__Exercise objective__.
Give the number of lines in the records below that contain the word "purple". State only that number.

__Data extracts__.

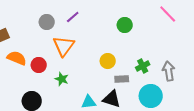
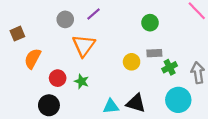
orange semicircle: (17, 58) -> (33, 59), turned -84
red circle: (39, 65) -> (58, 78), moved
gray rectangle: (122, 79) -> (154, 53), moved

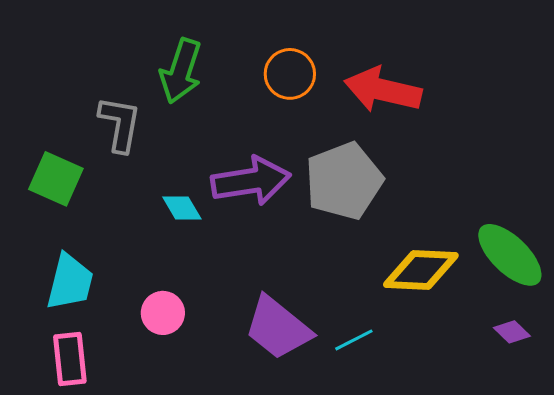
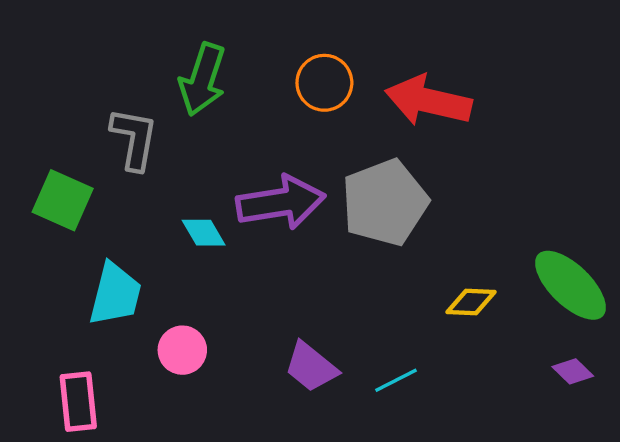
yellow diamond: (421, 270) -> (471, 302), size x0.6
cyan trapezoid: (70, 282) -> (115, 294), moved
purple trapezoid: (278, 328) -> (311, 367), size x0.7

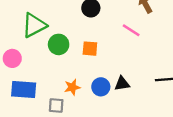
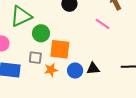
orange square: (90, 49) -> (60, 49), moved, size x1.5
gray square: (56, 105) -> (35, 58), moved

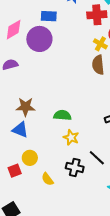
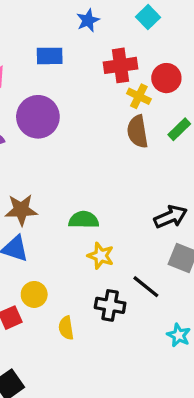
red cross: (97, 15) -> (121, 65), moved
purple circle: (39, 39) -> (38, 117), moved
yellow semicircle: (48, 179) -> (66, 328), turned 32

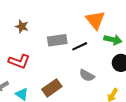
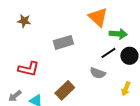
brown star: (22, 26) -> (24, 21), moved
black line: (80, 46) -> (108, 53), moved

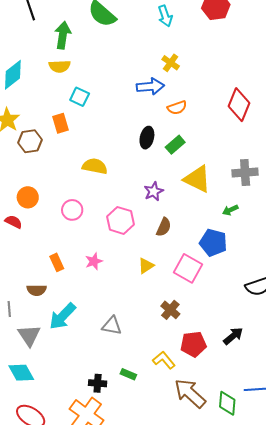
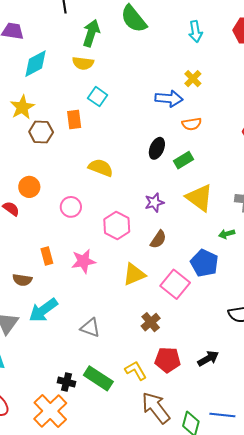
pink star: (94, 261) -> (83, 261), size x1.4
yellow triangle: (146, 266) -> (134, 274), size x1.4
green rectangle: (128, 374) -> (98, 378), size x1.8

==

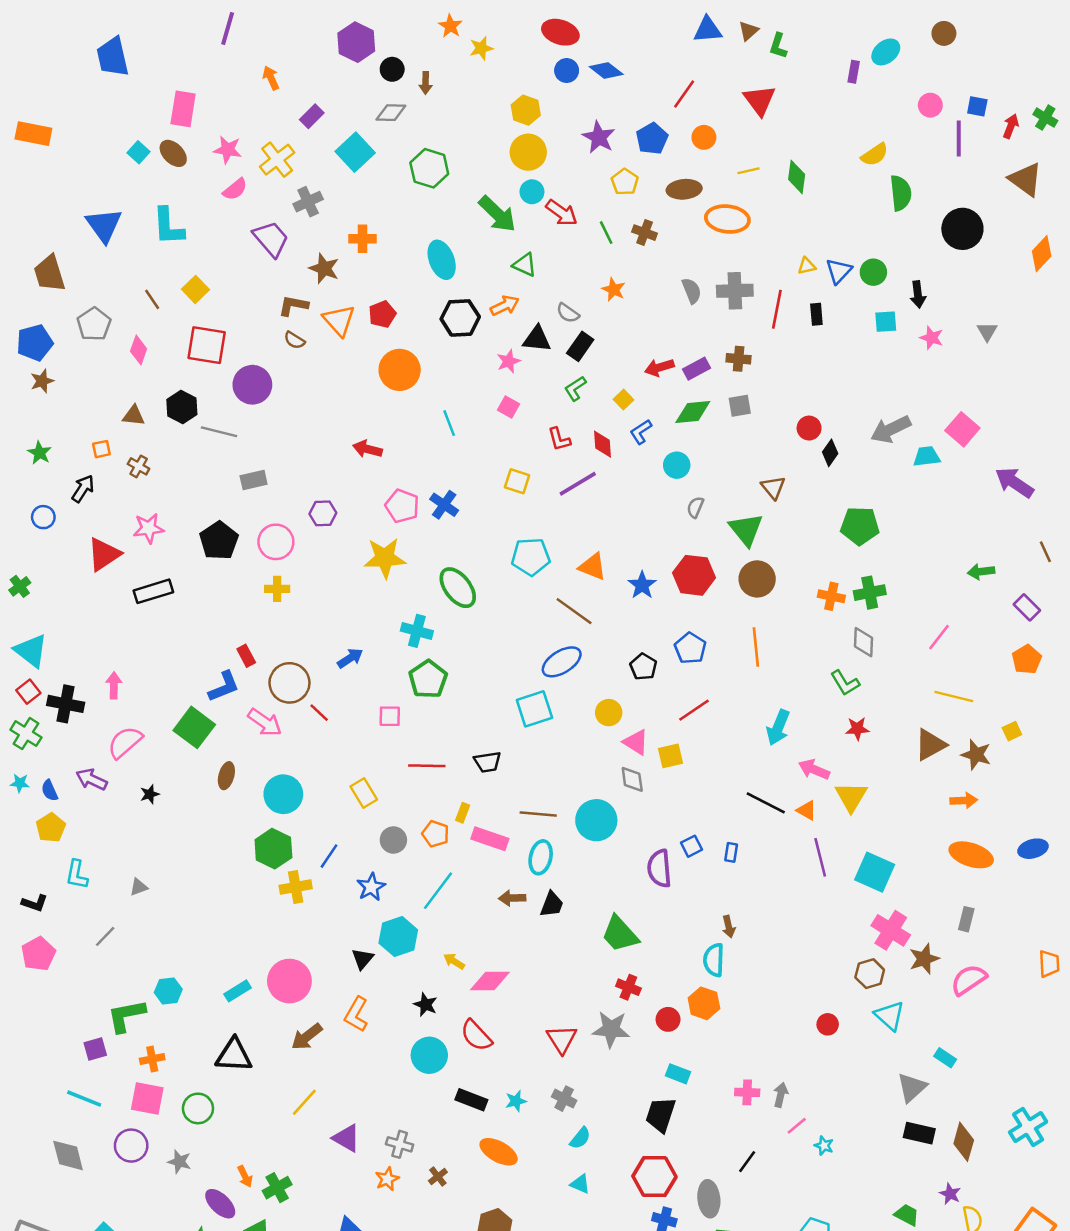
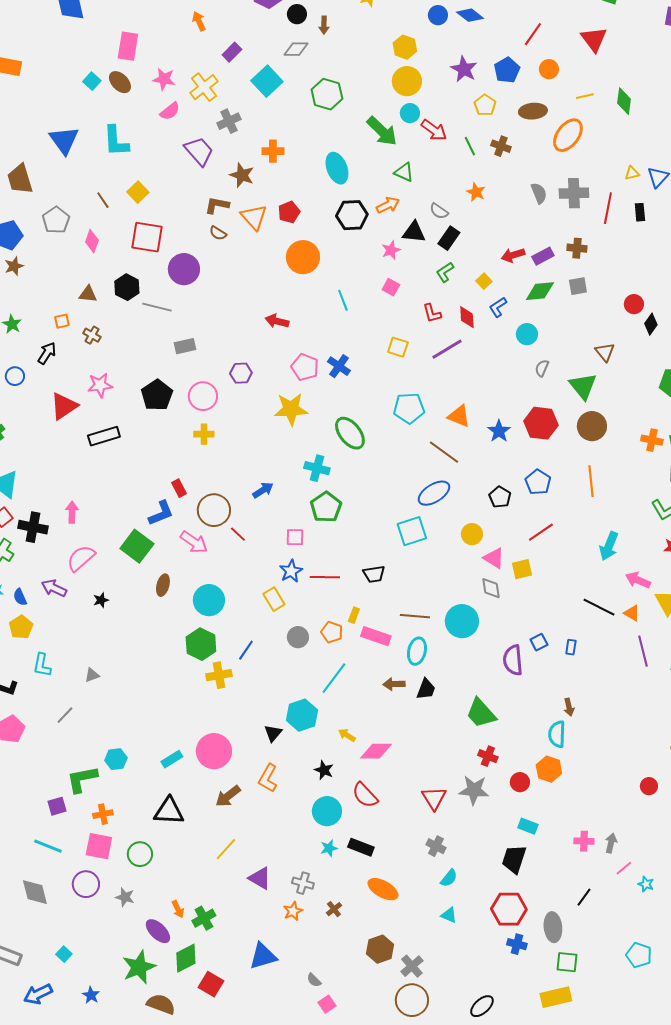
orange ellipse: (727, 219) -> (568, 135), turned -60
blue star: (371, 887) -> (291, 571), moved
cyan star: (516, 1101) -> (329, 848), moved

__Task solution__.
2